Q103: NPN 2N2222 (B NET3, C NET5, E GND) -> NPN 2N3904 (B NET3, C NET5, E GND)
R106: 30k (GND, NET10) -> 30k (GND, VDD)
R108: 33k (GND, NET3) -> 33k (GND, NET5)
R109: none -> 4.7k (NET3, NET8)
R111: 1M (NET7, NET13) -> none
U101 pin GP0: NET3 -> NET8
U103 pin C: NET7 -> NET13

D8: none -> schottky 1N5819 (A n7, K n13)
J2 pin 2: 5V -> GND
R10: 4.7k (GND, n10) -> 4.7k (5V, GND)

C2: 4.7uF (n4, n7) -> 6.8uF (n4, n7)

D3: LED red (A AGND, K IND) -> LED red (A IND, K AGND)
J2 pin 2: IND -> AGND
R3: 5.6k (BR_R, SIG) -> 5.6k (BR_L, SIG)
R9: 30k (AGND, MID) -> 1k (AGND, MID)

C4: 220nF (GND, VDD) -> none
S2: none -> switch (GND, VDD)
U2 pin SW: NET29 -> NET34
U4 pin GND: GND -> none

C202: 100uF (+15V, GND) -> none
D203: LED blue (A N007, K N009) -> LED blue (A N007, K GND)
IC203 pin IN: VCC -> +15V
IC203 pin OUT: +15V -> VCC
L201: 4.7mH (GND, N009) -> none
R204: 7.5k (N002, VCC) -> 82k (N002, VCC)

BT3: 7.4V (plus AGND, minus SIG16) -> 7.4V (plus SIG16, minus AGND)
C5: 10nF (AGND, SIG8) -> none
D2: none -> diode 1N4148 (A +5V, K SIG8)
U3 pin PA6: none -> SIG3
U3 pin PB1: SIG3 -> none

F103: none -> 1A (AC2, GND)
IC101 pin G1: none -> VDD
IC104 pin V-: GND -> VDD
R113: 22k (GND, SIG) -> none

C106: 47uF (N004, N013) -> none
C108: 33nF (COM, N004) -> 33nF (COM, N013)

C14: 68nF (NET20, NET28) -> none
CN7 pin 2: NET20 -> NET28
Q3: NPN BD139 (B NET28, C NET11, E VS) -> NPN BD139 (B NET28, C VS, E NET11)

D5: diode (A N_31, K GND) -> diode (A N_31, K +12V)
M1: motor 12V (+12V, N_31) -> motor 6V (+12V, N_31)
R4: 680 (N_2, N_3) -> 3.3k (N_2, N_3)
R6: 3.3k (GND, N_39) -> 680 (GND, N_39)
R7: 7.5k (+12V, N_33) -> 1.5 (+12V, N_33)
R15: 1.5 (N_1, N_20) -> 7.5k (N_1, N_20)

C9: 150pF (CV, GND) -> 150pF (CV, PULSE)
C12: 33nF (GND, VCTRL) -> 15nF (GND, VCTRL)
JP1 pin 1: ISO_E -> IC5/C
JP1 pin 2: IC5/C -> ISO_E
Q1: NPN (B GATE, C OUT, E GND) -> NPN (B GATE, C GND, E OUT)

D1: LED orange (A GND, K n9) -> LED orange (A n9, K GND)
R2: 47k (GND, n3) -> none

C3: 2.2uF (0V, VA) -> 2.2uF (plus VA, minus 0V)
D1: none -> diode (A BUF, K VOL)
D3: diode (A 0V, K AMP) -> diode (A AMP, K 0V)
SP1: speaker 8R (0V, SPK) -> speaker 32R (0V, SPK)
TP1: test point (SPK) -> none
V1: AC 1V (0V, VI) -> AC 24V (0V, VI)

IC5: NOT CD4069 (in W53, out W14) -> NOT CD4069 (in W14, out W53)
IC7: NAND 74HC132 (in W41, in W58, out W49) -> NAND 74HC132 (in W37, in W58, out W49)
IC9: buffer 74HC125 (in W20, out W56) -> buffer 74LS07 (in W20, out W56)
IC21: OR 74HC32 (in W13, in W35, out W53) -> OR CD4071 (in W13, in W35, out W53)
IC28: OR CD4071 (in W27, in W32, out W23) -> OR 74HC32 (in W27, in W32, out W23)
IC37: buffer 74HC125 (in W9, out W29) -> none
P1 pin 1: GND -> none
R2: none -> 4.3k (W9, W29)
*-*-*
* [To do]:
Please transcribe the data shown above in full, exactly as it stands.

* [Response area]:
Q103: NPN 2N2222 (B NET3, C NET5, E GND) -> NPN 2N3904 (B NET3, C NET5, E GND)
R106: 30k (GND, NET10) -> 30k (GND, VDD)
R108: 33k (GND, NET3) -> 33k (GND, NET5)
R109: none -> 4.7k (NET3, NET8)
R111: 1M (NET7, NET13) -> none
U101 pin GP0: NET3 -> NET8
U103 pin C: NET7 -> NET13

D8: none -> schottky 1N5819 (A n7, K n13)
J2 pin 2: 5V -> GND
R10: 4.7k (GND, n10) -> 4.7k (5V, GND)

C2: 4.7uF (n4, n7) -> 6.8uF (n4, n7)

D3: LED red (A AGND, K IND) -> LED red (A IND, K AGND)
J2 pin 2: IND -> AGND
R3: 5.6k (BR_R, SIG) -> 5.6k (BR_L, SIG)
R9: 30k (AGND, MID) -> 1k (AGND, MID)

C4: 220nF (GND, VDD) -> none
S2: none -> switch (GND, VDD)
U2 pin SW: NET29 -> NET34
U4 pin GND: GND -> none

C202: 100uF (+15V, GND) -> none
D203: LED blue (A N007, K N009) -> LED blue (A N007, K GND)
IC203 pin IN: VCC -> +15V
IC203 pin OUT: +15V -> VCC
L201: 4.7mH (GND, N009) -> none
R204: 7.5k (N002, VCC) -> 82k (N002, VCC)

BT3: 7.4V (plus AGND, minus SIG16) -> 7.4V (plus SIG16, minus AGND)
C5: 10nF (AGND, SIG8) -> none
D2: none -> diode 1N4148 (A +5V, K SIG8)
U3 pin PA6: none -> SIG3
U3 pin PB1: SIG3 -> none

F103: none -> 1A (AC2, GND)
IC101 pin G1: none -> VDD
IC104 pin V-: GND -> VDD
R113: 22k (GND, SIG) -> none

C106: 47uF (N004, N013) -> none
C108: 33nF (COM, N004) -> 33nF (COM, N013)

C14: 68nF (NET20, NET28) -> none
CN7 pin 2: NET20 -> NET28
Q3: NPN BD139 (B NET28, C NET11, E VS) -> NPN BD139 (B NET28, C VS, E NET11)

D5: diode (A N_31, K GND) -> diode (A N_31, K +12V)
M1: motor 12V (+12V, N_31) -> motor 6V (+12V, N_31)
R4: 680 (N_2, N_3) -> 3.3k (N_2, N_3)
R6: 3.3k (GND, N_39) -> 680 (GND, N_39)
R7: 7.5k (+12V, N_33) -> 1.5 (+12V, N_33)
R15: 1.5 (N_1, N_20) -> 7.5k (N_1, N_20)

C9: 150pF (CV, GND) -> 150pF (CV, PULSE)
C12: 33nF (GND, VCTRL) -> 15nF (GND, VCTRL)
JP1 pin 1: ISO_E -> IC5/C
JP1 pin 2: IC5/C -> ISO_E
Q1: NPN (B GATE, C OUT, E GND) -> NPN (B GATE, C GND, E OUT)

D1: LED orange (A GND, K n9) -> LED orange (A n9, K GND)
R2: 47k (GND, n3) -> none

C3: 2.2uF (0V, VA) -> 2.2uF (plus VA, minus 0V)
D1: none -> diode (A BUF, K VOL)
D3: diode (A 0V, K AMP) -> diode (A AMP, K 0V)
SP1: speaker 8R (0V, SPK) -> speaker 32R (0V, SPK)
TP1: test point (SPK) -> none
V1: AC 1V (0V, VI) -> AC 24V (0V, VI)

IC5: NOT CD4069 (in W53, out W14) -> NOT CD4069 (in W14, out W53)
IC7: NAND 74HC132 (in W41, in W58, out W49) -> NAND 74HC132 (in W37, in W58, out W49)
IC9: buffer 74HC125 (in W20, out W56) -> buffer 74LS07 (in W20, out W56)
IC21: OR 74HC32 (in W13, in W35, out W53) -> OR CD4071 (in W13, in W35, out W53)
IC28: OR CD4071 (in W27, in W32, out W23) -> OR 74HC32 (in W27, in W32, out W23)
IC37: buffer 74HC125 (in W9, out W29) -> none
P1 pin 1: GND -> none
R2: none -> 4.3k (W9, W29)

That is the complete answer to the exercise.